## [Instructions to follow]
Copy each line of the records that contains the word "none".
____
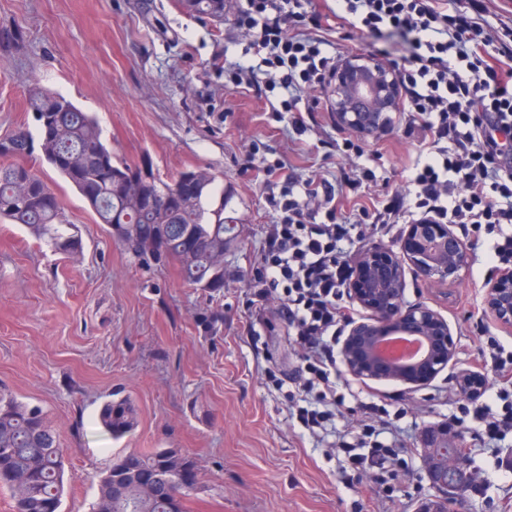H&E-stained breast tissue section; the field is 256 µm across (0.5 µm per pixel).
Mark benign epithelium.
Wrapping results in <instances>:
<instances>
[{
	"label": "benign epithelium",
	"mask_w": 512,
	"mask_h": 512,
	"mask_svg": "<svg viewBox=\"0 0 512 512\" xmlns=\"http://www.w3.org/2000/svg\"><path fill=\"white\" fill-rule=\"evenodd\" d=\"M401 101L394 67L370 54L345 58L328 77L327 103L337 126L364 139L388 129ZM472 260L473 245L452 224H411L397 245L362 251L354 260L346 293L367 316L351 326L341 345L345 370L359 379L389 378L414 388L431 382L454 360L456 342L448 322L434 309L403 305L405 265L425 280L454 281ZM484 288L485 310L496 324L512 327V268L501 270ZM392 335L421 338L427 343L426 355L413 364L380 356L377 344ZM450 470L456 484L469 482L466 461L456 457L448 459L444 469L428 470V478L446 490Z\"/></svg>",
	"instance_id": "obj_1"
}]
</instances>
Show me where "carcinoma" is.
Instances as JSON below:
<instances>
[{"label": "carcinoma", "mask_w": 512, "mask_h": 512, "mask_svg": "<svg viewBox=\"0 0 512 512\" xmlns=\"http://www.w3.org/2000/svg\"><path fill=\"white\" fill-rule=\"evenodd\" d=\"M38 137L21 129L0 138V220L19 224L56 254L72 257L83 248L81 235L67 222L53 188L22 159L40 158L80 196L106 225L113 241L141 266L174 263L183 281L195 288L224 287V189L216 177L186 169L164 181L152 165L136 168L112 154L95 115L58 91L33 86L27 97ZM194 203L184 207L177 191L184 177ZM136 180L137 190L129 182ZM98 420L114 438L138 426L127 398L111 399ZM163 469L168 487L181 495L170 503L140 480L144 470ZM197 467L174 448L131 451L116 459L100 479L91 512H188L196 489ZM0 488L13 499V512H50L65 491L64 449L55 428L38 406L0 394Z\"/></svg>", "instance_id": "1"}]
</instances>
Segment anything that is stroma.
<instances>
[{
    "label": "stroma",
    "mask_w": 512,
    "mask_h": 512,
    "mask_svg": "<svg viewBox=\"0 0 512 512\" xmlns=\"http://www.w3.org/2000/svg\"><path fill=\"white\" fill-rule=\"evenodd\" d=\"M21 29L19 45L0 42V136L33 127L25 99L34 85L65 94L95 113L113 153L133 166L151 163L162 178L202 169L224 187V285L185 283L175 265L141 268L109 237L105 225L49 166L28 165L58 187L83 251L53 254L24 229L0 223V392L40 406L65 453L67 484L59 512H91L100 477L129 451L175 448L193 459L199 487L188 512H417L438 498L424 448L429 430L448 421L466 398L463 371L487 374L480 350L488 338L512 345V332L484 311L482 285L504 269L493 240L476 241L469 269L454 282L405 276L404 301L426 304L448 321L453 365L428 386L410 390L393 380H353L387 404L397 447L416 449L400 473L394 506L373 478L340 481L328 452L337 432L366 422L353 399L336 432L303 435L283 392L267 377H288L301 351L265 304L260 339L246 330L250 282L268 224L274 221L266 184L269 161L285 156L301 179L335 181L361 167L375 171L361 202L404 190L418 154L394 115L390 131L360 140L362 154H344L349 131L326 103L274 120L263 93L224 87L215 58L236 60L251 32L226 15L223 24L181 12L175 0H0V29ZM129 397L139 415L134 432L112 438L97 424L112 392ZM449 441L469 450V470L483 494L465 492L468 512H512V478L498 463L512 452V432L492 444L471 424Z\"/></svg>",
    "instance_id": "stroma-1"
}]
</instances>
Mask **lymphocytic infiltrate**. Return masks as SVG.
<instances>
[{
  "label": "lymphocytic infiltrate",
  "mask_w": 512,
  "mask_h": 512,
  "mask_svg": "<svg viewBox=\"0 0 512 512\" xmlns=\"http://www.w3.org/2000/svg\"><path fill=\"white\" fill-rule=\"evenodd\" d=\"M311 0H243L238 26L253 31L263 55L223 63L224 86L238 92L278 91L276 113L295 112L304 94L323 87L342 58L329 20L375 39L406 38L396 67L405 91L406 125L421 132V152L410 190L374 200L358 212L340 203L372 180L371 169L337 182L296 181L285 160L267 166L276 180L275 221L266 232L251 306L277 296L278 321L302 351L291 381L302 405L298 419L309 435L327 431L336 417L342 371L336 346L354 321L344 299L352 263L364 247V224L387 234L400 224L471 225L494 238L497 258L512 256V19L491 26L484 0H336L331 15L310 10ZM313 32H304L306 19ZM490 372L500 387L492 401L463 407L481 439L496 441L512 430V349L493 344ZM369 420L338 445L356 473L389 470L410 449L386 439L393 428L387 409L359 401Z\"/></svg>",
  "instance_id": "f902f5d3"
}]
</instances>
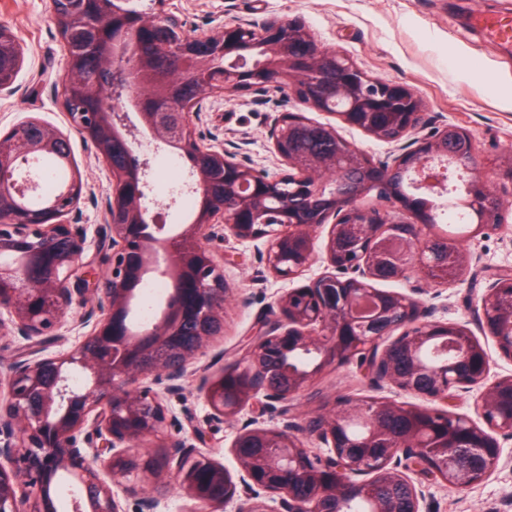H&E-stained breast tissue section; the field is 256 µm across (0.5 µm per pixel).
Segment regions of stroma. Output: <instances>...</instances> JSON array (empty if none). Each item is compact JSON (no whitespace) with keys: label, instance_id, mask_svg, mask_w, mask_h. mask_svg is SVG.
Instances as JSON below:
<instances>
[{"label":"stroma","instance_id":"stroma-1","mask_svg":"<svg viewBox=\"0 0 512 512\" xmlns=\"http://www.w3.org/2000/svg\"><path fill=\"white\" fill-rule=\"evenodd\" d=\"M164 9L176 14L187 28L201 31L217 29L232 19L299 20L320 47L344 50L370 75L412 87L426 105V131L457 125L472 133L480 170L504 200L502 226L465 239L464 248L480 266L512 267V186L498 174L501 159L512 153V47L472 26L480 15H512V0H166ZM0 24L11 29L24 48V64L12 88L0 92V130L27 117L67 128L57 92L66 69V49L52 19L51 0H0ZM298 109L291 94L266 101L254 94L231 100L212 98L196 132L206 139L237 144L243 160L272 172L277 168L270 152L272 120L277 113ZM72 148L87 184L79 220L92 233L105 221L102 202L112 182L93 147L76 137ZM153 165V188L160 196L178 191L188 179V162L172 153H158ZM213 247L233 259L224 268L232 294L224 305L223 339L196 364L216 374L221 364L238 360L260 313L290 284L265 271L253 243L217 241ZM485 287L484 279L467 276L442 288L438 298L426 299L425 304L434 319L458 321L467 315L471 294ZM197 384V377H189L182 396L171 398L169 404L177 413L190 410L211 438L212 457L230 473H237L238 465L227 448L250 414L241 412L234 422L213 418L210 407L196 397ZM341 395H374L361 383L356 364L324 373L314 393L300 401L297 413L303 418L313 416L325 402ZM501 444L502 456L493 474L466 495L424 481L434 512H512V437Z\"/></svg>","mask_w":512,"mask_h":512}]
</instances>
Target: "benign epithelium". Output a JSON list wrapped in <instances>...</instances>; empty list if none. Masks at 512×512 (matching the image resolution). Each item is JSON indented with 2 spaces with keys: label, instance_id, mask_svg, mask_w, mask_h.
<instances>
[{
  "label": "benign epithelium",
  "instance_id": "obj_1",
  "mask_svg": "<svg viewBox=\"0 0 512 512\" xmlns=\"http://www.w3.org/2000/svg\"><path fill=\"white\" fill-rule=\"evenodd\" d=\"M67 47L60 83L69 130L35 136L27 152L16 141L43 121L29 117L0 133V335L26 342L24 358L0 364V512H58L61 481L72 487L74 512H126L121 495H138L136 512H163L169 479L201 506L241 502L239 512H345L348 501L381 468L400 501L377 502L374 512H430L413 476L423 475L463 494L491 475L512 434V376L490 379L491 357L469 324L490 337L512 361V269L489 275L463 321L431 319L424 297L459 280L472 265L464 248L449 257L428 233L439 211H469L480 229L494 227L501 197L479 174L474 139L449 125L409 142L424 125L425 103L402 83L370 76L344 51L321 49L301 21L262 24L233 19L208 32L189 30L163 11L112 10L107 0H51ZM110 30L106 70L91 83L125 86L111 112H72V70L97 54L98 36ZM15 52L0 59L18 71L23 52L0 26V42ZM206 83L205 92L179 112L165 99L166 84ZM293 93L303 110L273 121L271 150L282 169L271 173L238 159V148L205 144L195 124L212 96ZM335 116L377 141L396 144L391 161H376L344 139ZM76 133L107 164L112 192L106 223L89 253L78 222L85 183L73 157ZM169 151L190 163L184 191L199 197L191 221L172 233L153 195L150 155ZM55 154L72 176L42 208L20 203L31 188L25 167ZM465 189L447 190L449 171ZM264 242L258 260L280 280L295 281L317 261L325 272L275 300L248 337L239 360L213 377L191 368L224 335V301L230 288L224 256L213 241ZM103 276H92L98 260ZM170 288L164 307L145 325L132 319L136 292L150 275ZM401 282V291L377 287ZM81 330L69 351L43 354L42 345L67 322L75 302ZM451 342L455 356L422 358L431 344ZM316 354L304 370L288 366L297 351ZM358 364L367 385L416 398L353 399L339 396L329 410L301 419L297 401L329 368ZM213 414L251 418L229 451L233 477L205 452L206 433L172 414L168 400L183 393L190 373ZM231 380L233 388L225 389ZM476 392L478 419L454 411L459 392ZM276 410L280 422L263 417ZM184 436L166 438L169 426ZM441 449L436 454L435 449Z\"/></svg>",
  "mask_w": 512,
  "mask_h": 512
}]
</instances>
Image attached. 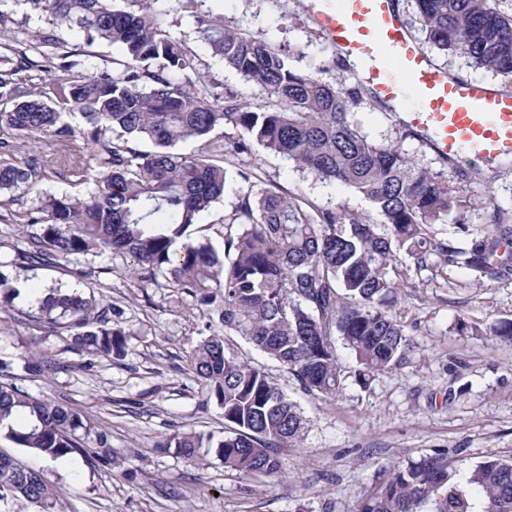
____
## [Written reply]
Segment regions of stroma. Output: <instances>...</instances> JSON array (empty if none). Each item is compact JSON (no whitespace) with keys: label, instance_id, mask_svg, mask_w, mask_h. mask_svg is SVG.
Target: "benign epithelium". Output a JSON list wrapped in <instances>...</instances>; empty list if none. Masks at 512×512 (matching the image resolution). Each item is JSON indented with 2 spaces with keys: label, instance_id, mask_svg, mask_w, mask_h.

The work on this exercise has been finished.